(Difference listings)
========

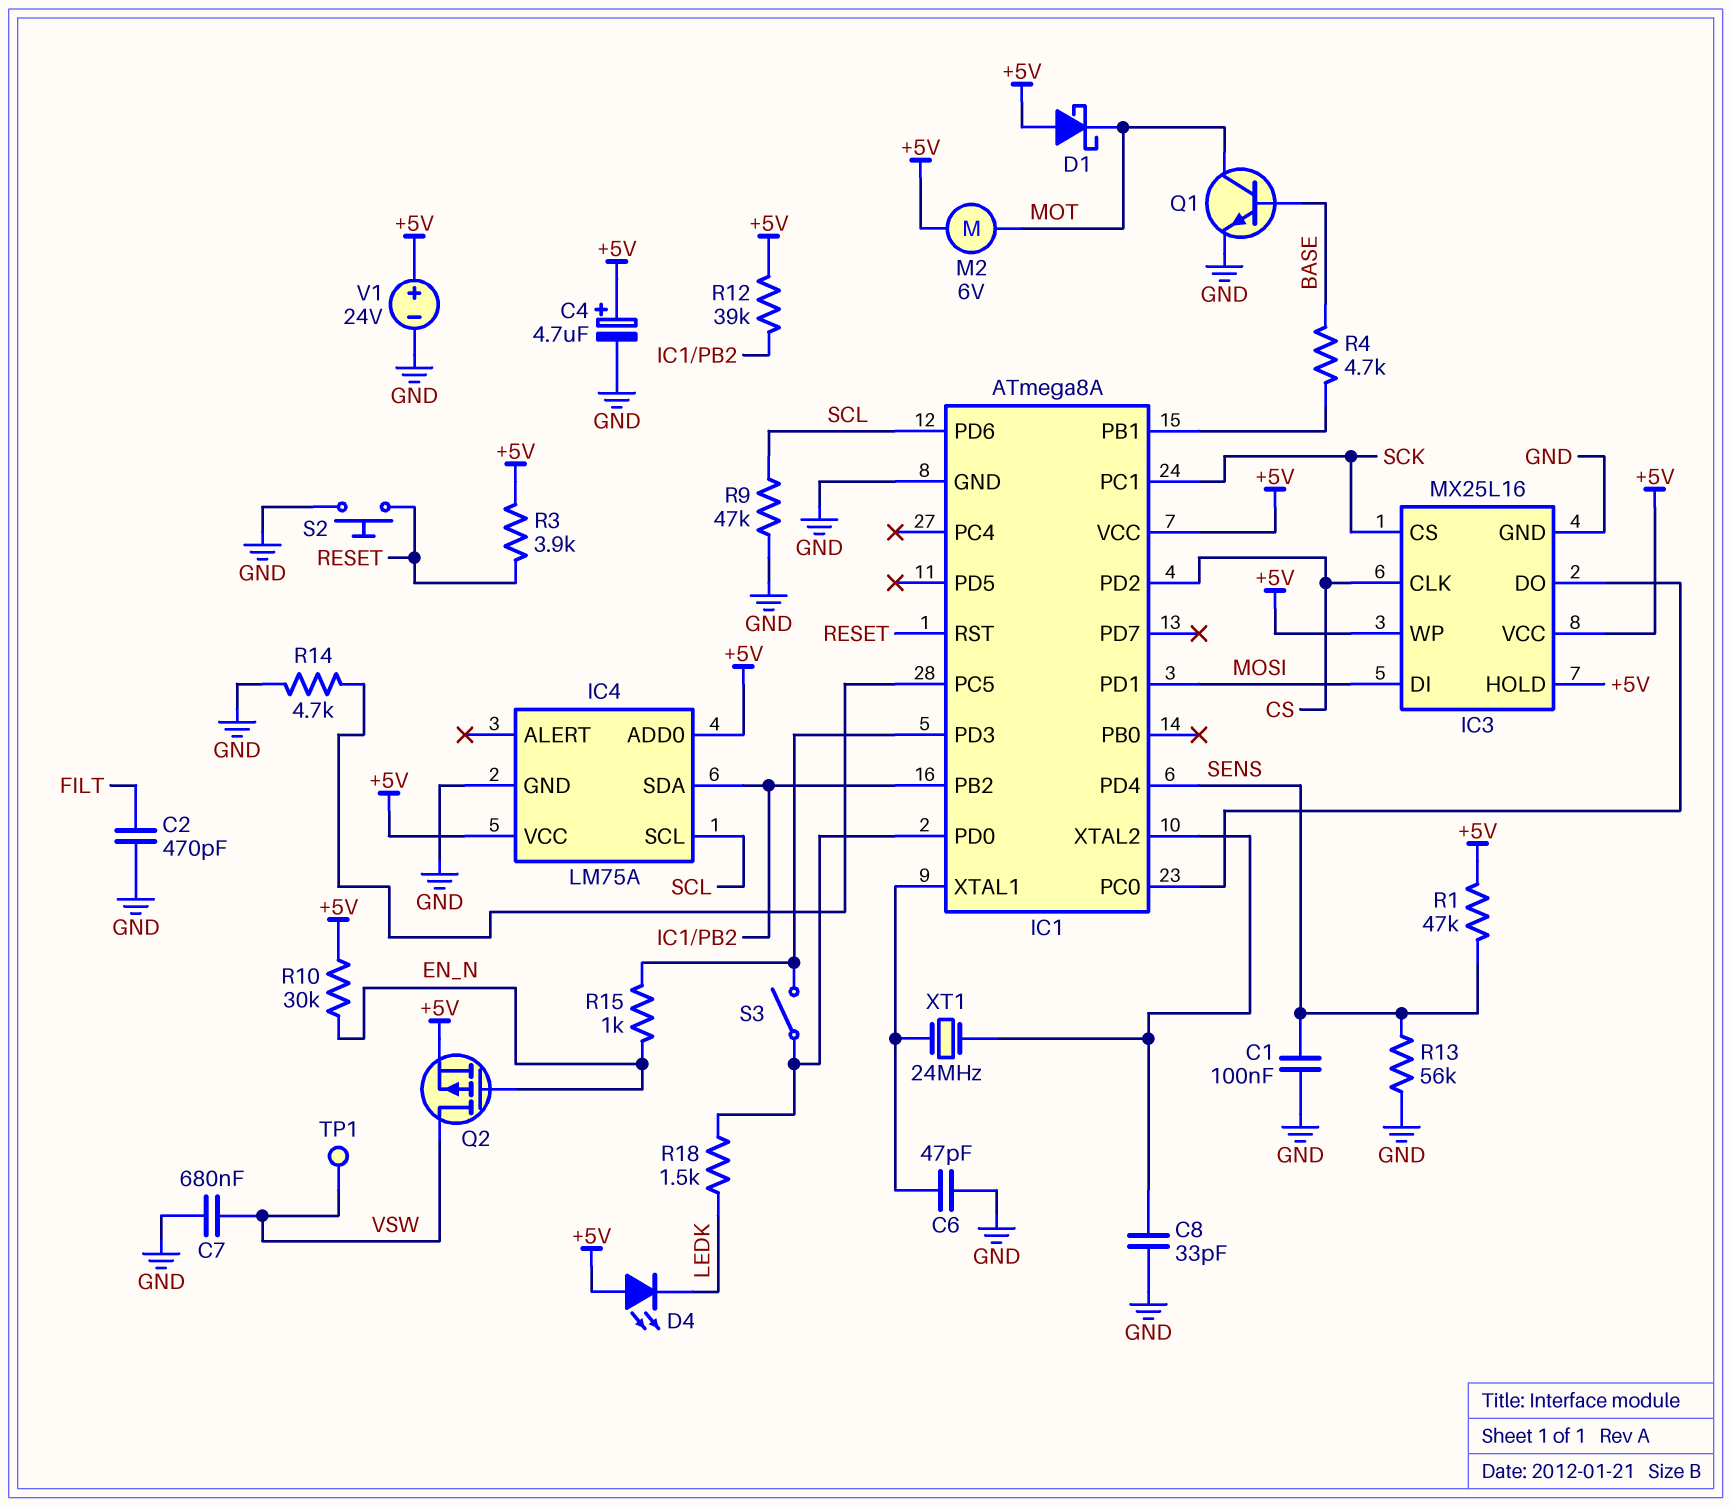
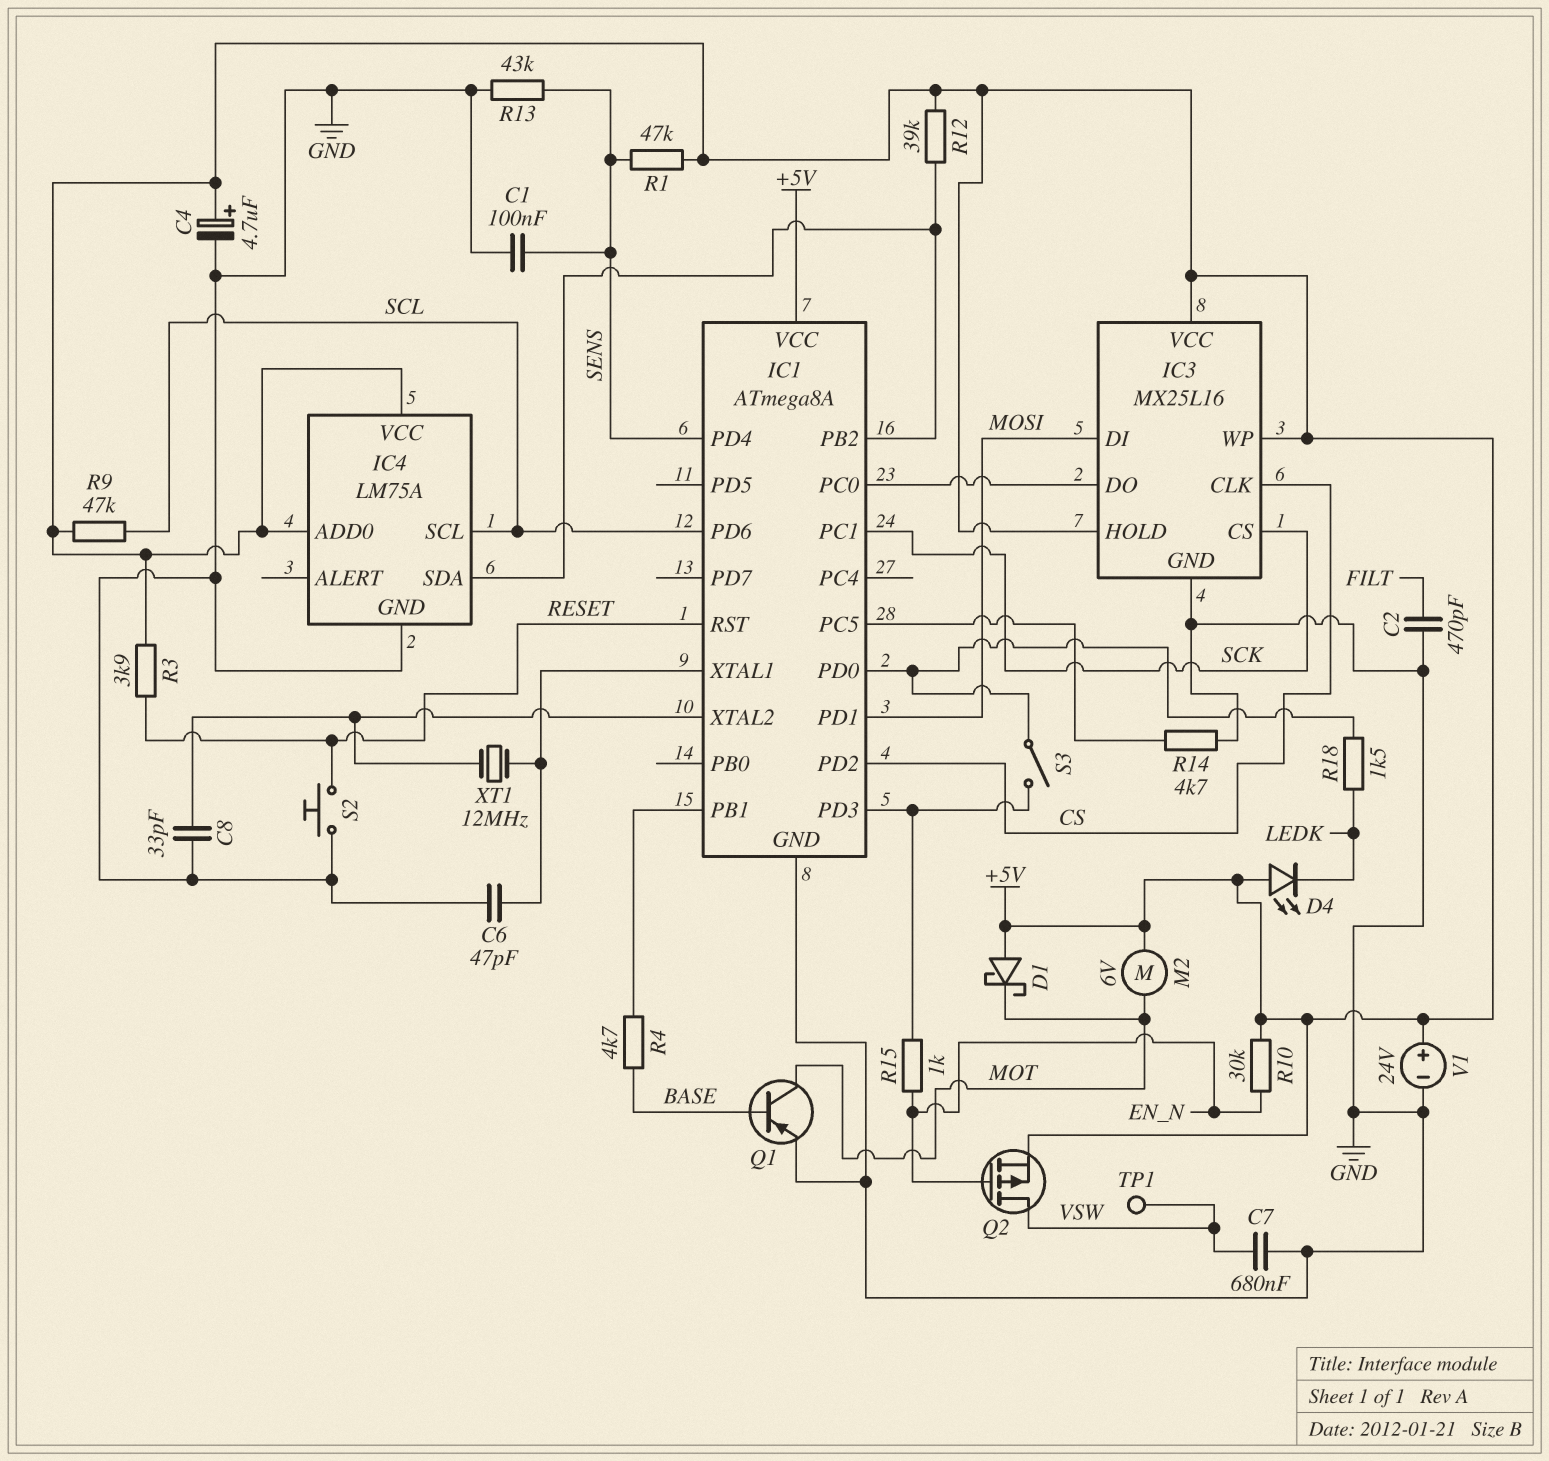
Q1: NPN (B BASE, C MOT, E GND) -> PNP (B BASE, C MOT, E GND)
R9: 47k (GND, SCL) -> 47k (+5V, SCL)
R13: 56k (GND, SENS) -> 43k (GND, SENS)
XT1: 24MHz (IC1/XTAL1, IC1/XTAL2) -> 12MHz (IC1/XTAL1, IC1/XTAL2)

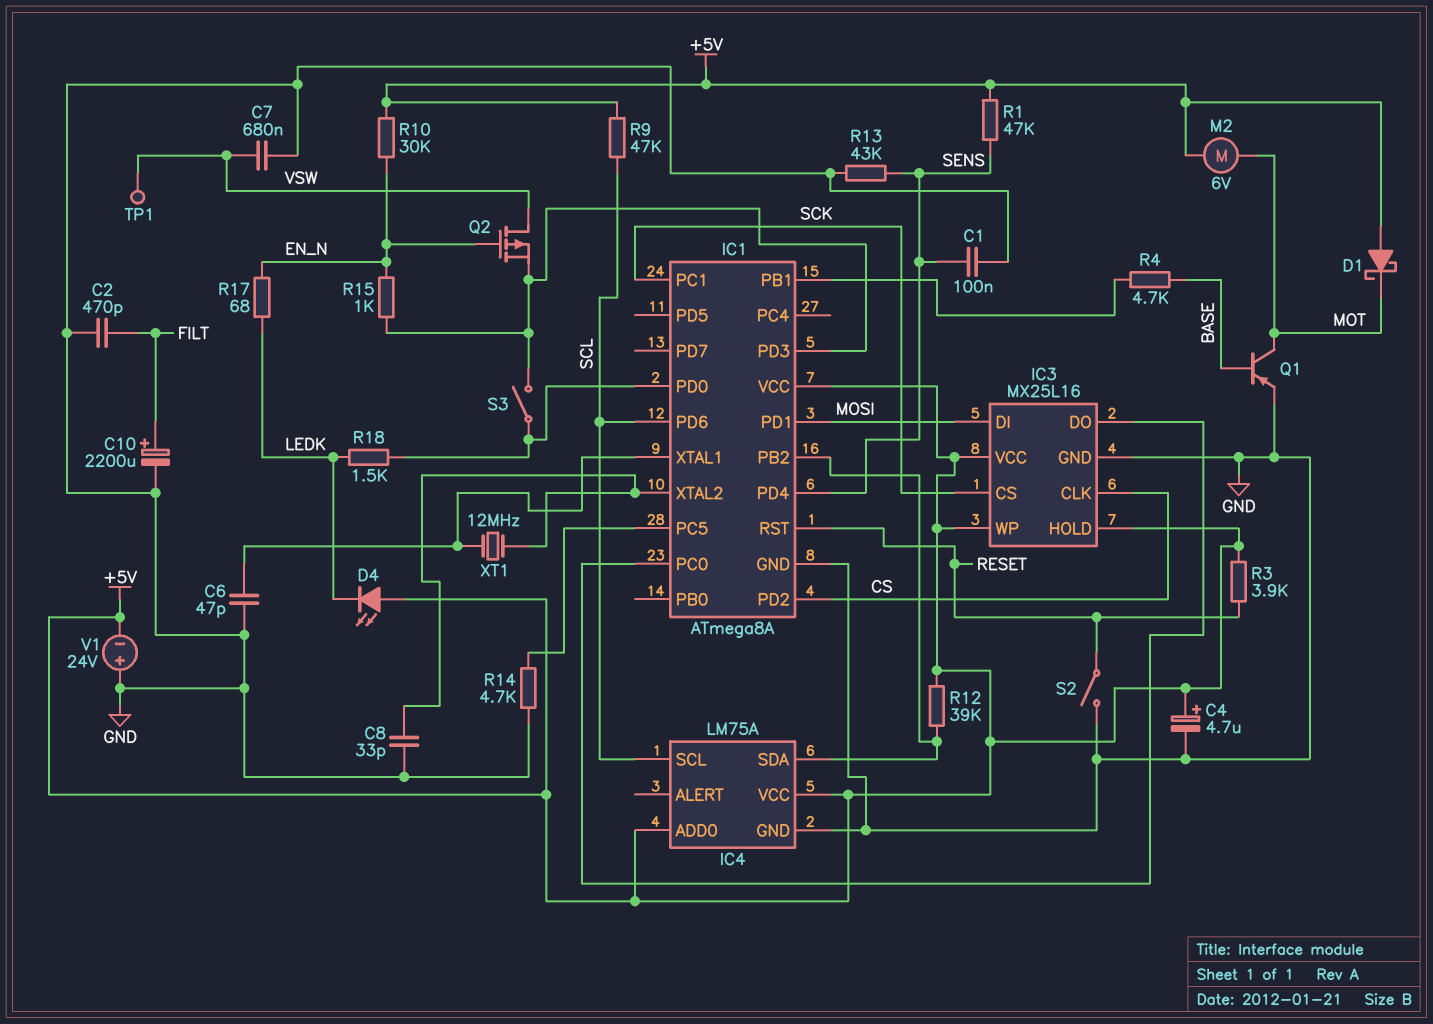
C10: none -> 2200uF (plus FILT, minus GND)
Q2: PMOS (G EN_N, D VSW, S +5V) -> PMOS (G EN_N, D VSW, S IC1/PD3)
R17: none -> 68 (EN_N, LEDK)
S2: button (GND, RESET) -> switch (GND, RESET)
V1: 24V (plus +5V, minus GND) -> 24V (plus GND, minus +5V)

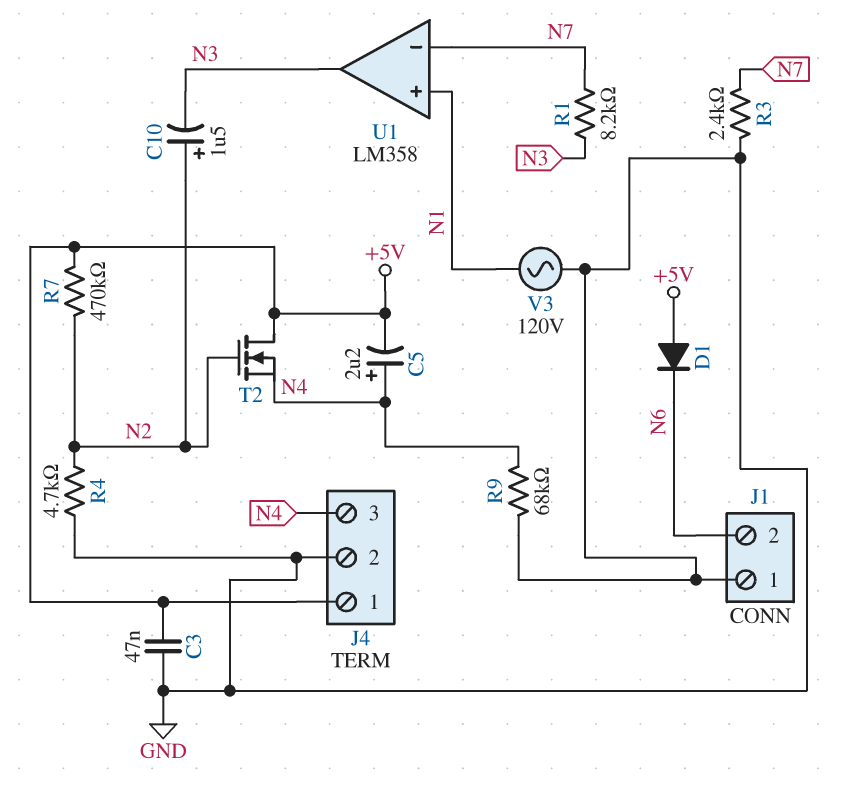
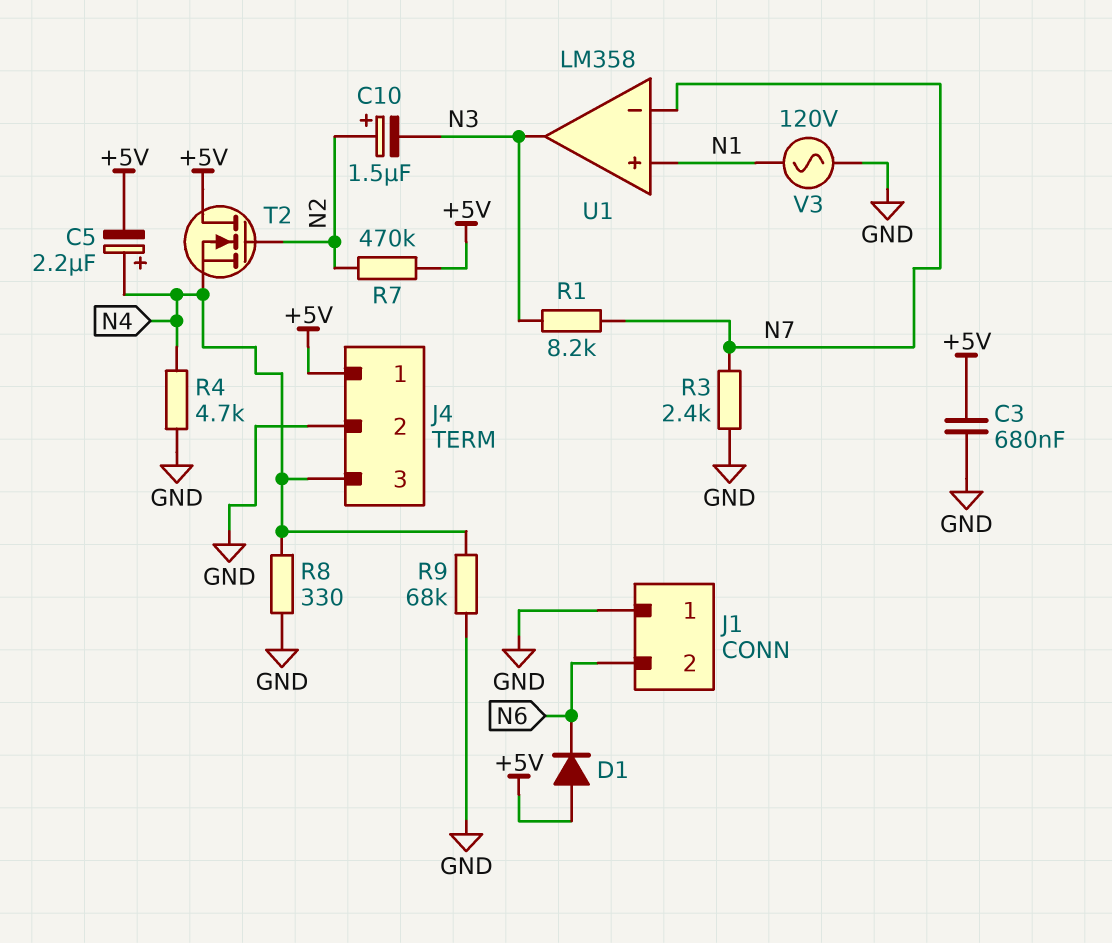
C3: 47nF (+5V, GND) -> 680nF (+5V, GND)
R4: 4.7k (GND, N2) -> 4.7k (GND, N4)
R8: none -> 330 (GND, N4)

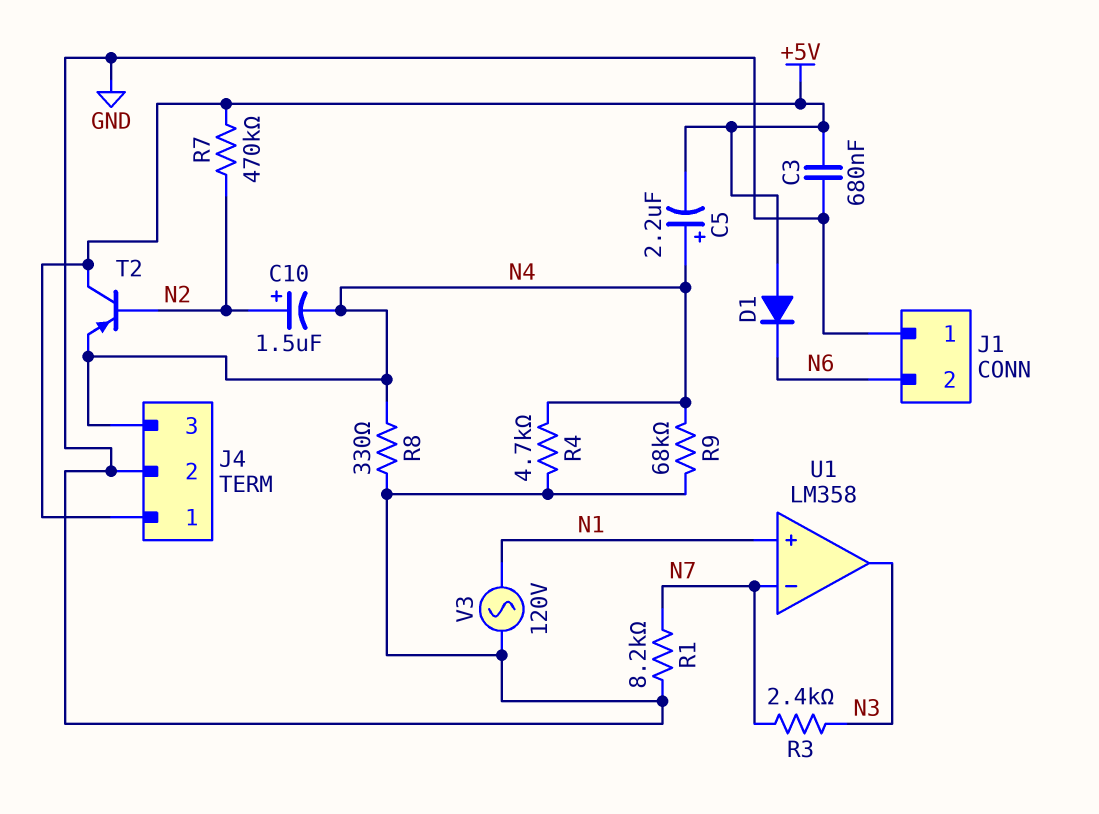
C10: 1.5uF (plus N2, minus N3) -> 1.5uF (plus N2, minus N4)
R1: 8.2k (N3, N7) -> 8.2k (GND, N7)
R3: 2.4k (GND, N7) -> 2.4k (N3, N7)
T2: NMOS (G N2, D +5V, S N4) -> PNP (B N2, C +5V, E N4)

========

Each entry, word for word, belongs in your answer; each picture does not.

Q1: NPN (B BASE, C MOT, E GND) -> PNP (B BASE, C MOT, E GND)
R9: 47k (GND, SCL) -> 47k (+5V, SCL)
R13: 56k (GND, SENS) -> 43k (GND, SENS)
XT1: 24MHz (IC1/XTAL1, IC1/XTAL2) -> 12MHz (IC1/XTAL1, IC1/XTAL2)

C10: none -> 2200uF (plus FILT, minus GND)
Q2: PMOS (G EN_N, D VSW, S +5V) -> PMOS (G EN_N, D VSW, S IC1/PD3)
R17: none -> 68 (EN_N, LEDK)
S2: button (GND, RESET) -> switch (GND, RESET)
V1: 24V (plus +5V, minus GND) -> 24V (plus GND, minus +5V)

C3: 47nF (+5V, GND) -> 680nF (+5V, GND)
R4: 4.7k (GND, N2) -> 4.7k (GND, N4)
R8: none -> 330 (GND, N4)

C10: 1.5uF (plus N2, minus N3) -> 1.5uF (plus N2, minus N4)
R1: 8.2k (N3, N7) -> 8.2k (GND, N7)
R3: 2.4k (GND, N7) -> 2.4k (N3, N7)
T2: NMOS (G N2, D +5V, S N4) -> PNP (B N2, C +5V, E N4)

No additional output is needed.